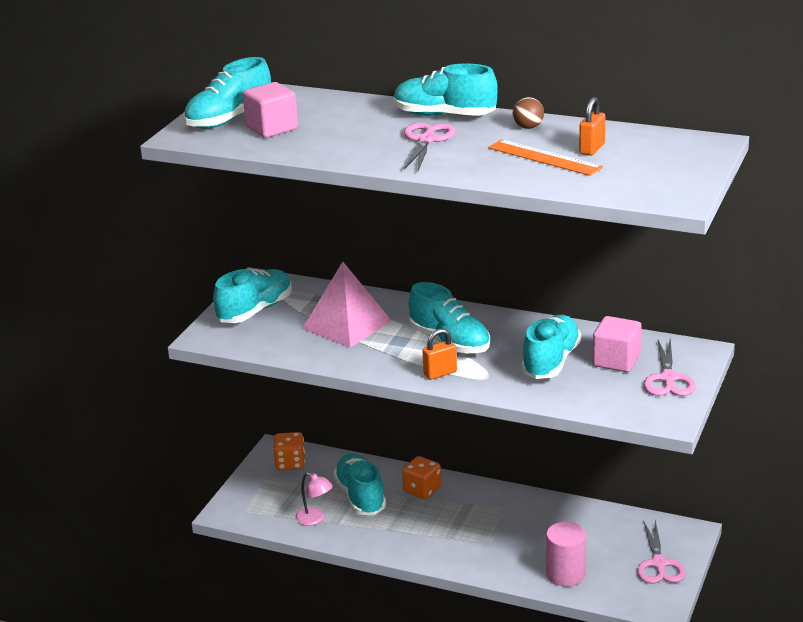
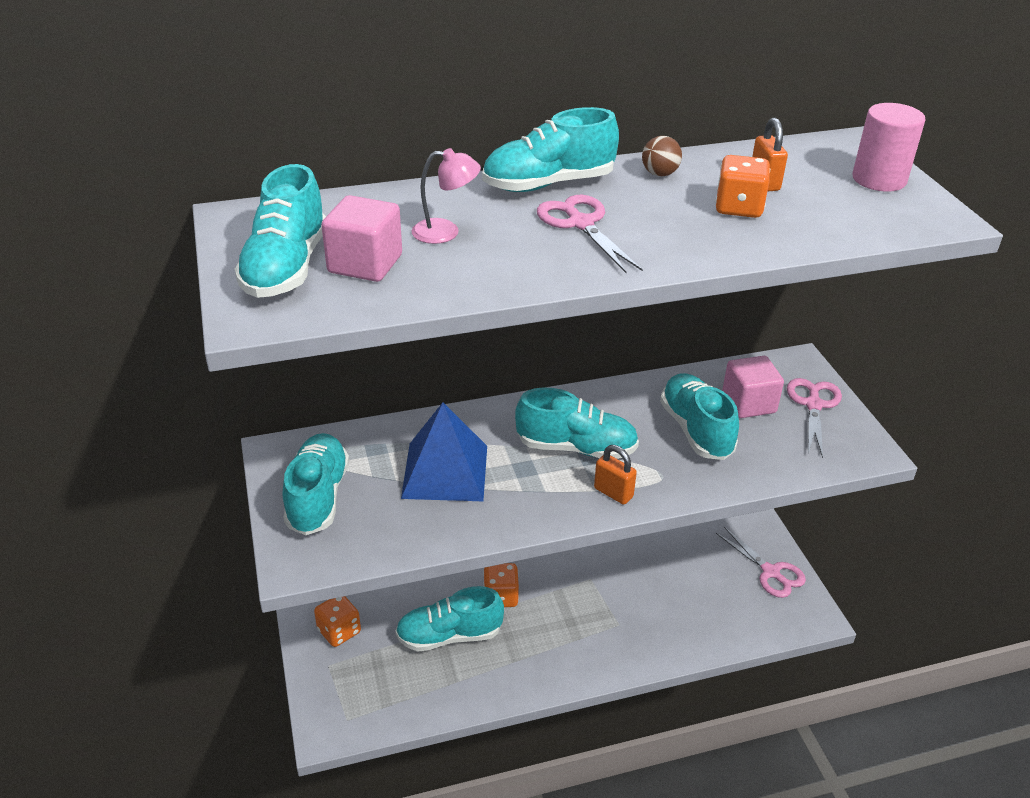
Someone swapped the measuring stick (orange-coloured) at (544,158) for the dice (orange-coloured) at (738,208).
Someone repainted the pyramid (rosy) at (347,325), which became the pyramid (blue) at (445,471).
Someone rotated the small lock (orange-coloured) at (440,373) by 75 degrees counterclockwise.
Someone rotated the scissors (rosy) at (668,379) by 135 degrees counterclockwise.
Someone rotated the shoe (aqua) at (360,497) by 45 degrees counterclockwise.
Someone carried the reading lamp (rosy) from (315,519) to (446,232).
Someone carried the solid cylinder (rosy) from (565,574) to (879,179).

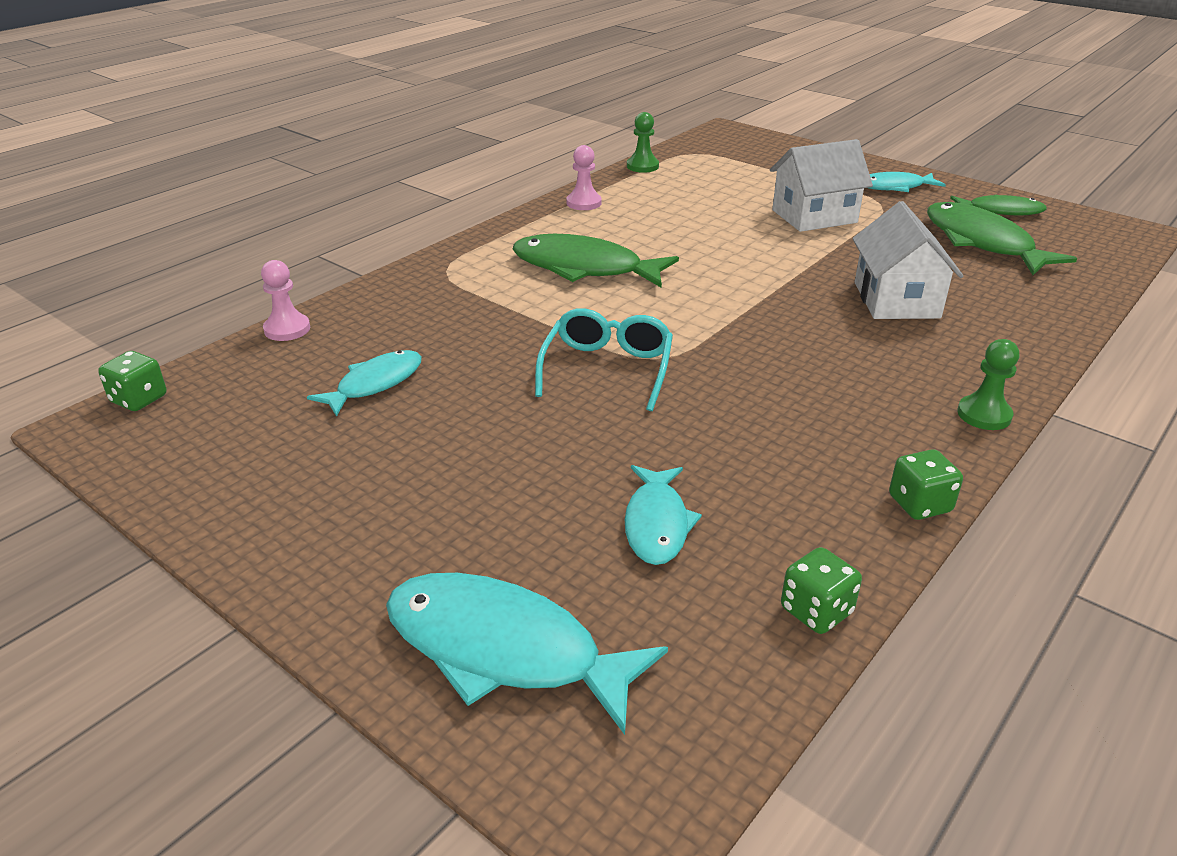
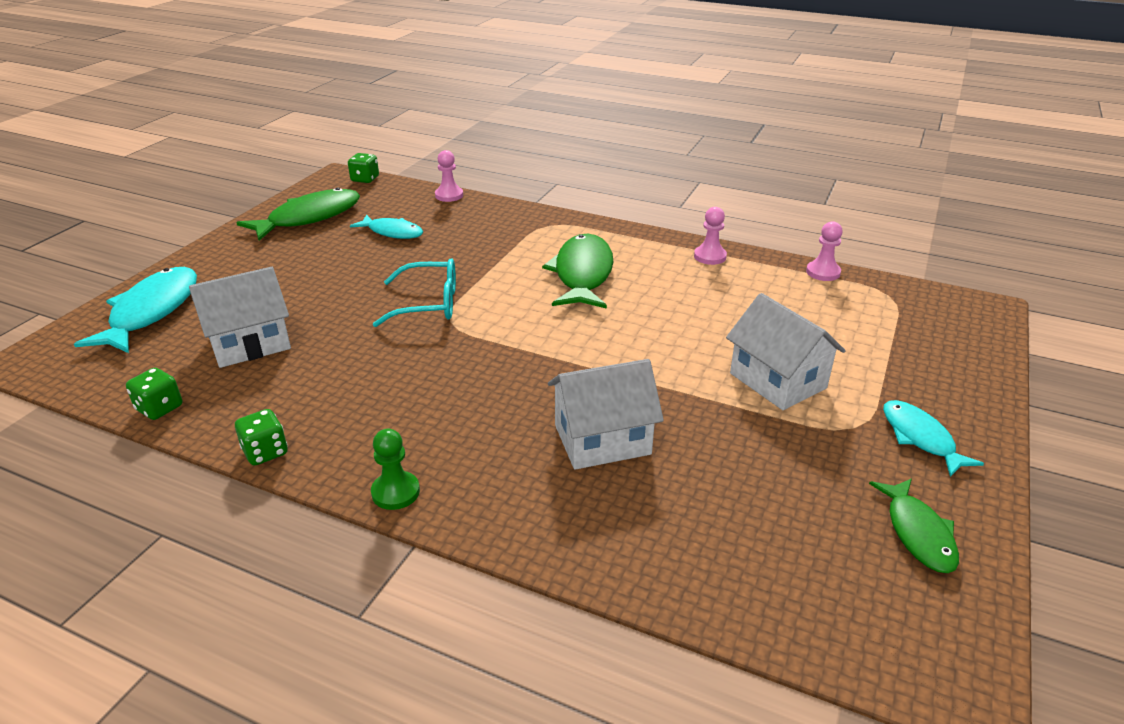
Someone repainted the game pawn (green) at (642,166), which became the game pawn (rosy) at (823,272).
Someone carried the fish (green) from (982,243) to (309,217).
Someone swapped the fish (aqua) at (657,524) for the house (pure white) at (249,343).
☆ ☆ ☆ ☆
§ EXERCISE BRIEF
Copy all lines of the records that have the string "coloured" in them.

§ YOUR RESPONSE
Someone swapped the measuring stick (orange-coloured) at (544,158) for the dice (orange-coloured) at (738,208).
Someone rotated the small lock (orange-coloured) at (440,373) by 75 degrees counterclockwise.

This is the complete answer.